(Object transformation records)
########################################
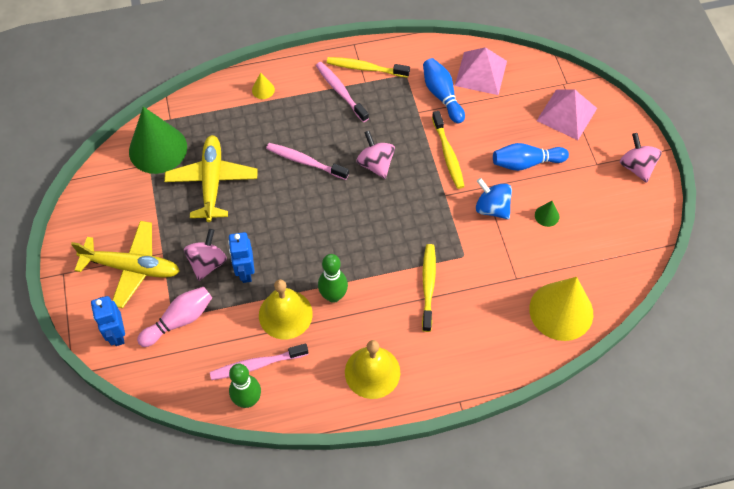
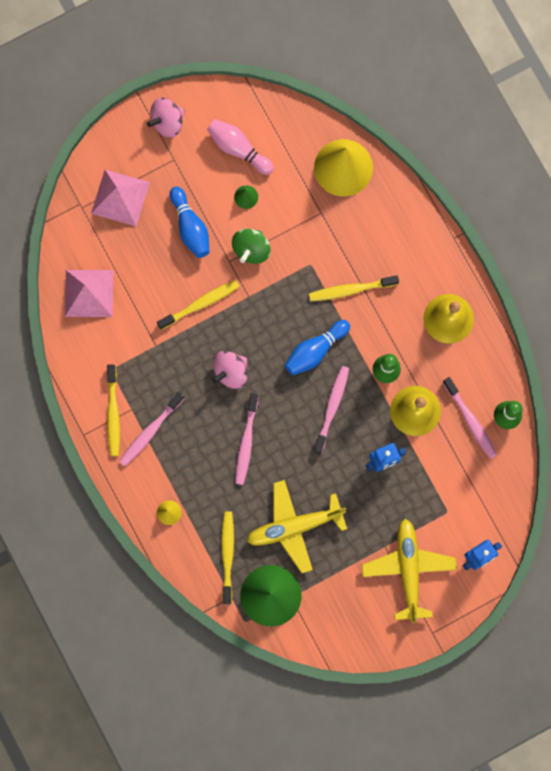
camera: 105 degrees left, 20 degrees up
pink bowling pin [137,287,212,347] -> pink bowling pin moved to [207,119,274,175]
pink spinning top [184,229,227,281] -> none
blue bowling pin [423,58,465,124] -> blue bowling pin moved to [285,320,350,375]
blue spinning top [476,178,512,219] -> green spinning top [232,229,271,264]
none -> yellow toothbrush [221,512,234,604]
none -> pink toothbrush [314,366,349,454]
########################################
Assignment — Copy the records above exactly, starting at the line that contains "none -> yellow toothbrush [221,512,234,604]" and ending at the last line, and leave out all earlier lines.

Exercise output —
none -> yellow toothbrush [221,512,234,604]
none -> pink toothbrush [314,366,349,454]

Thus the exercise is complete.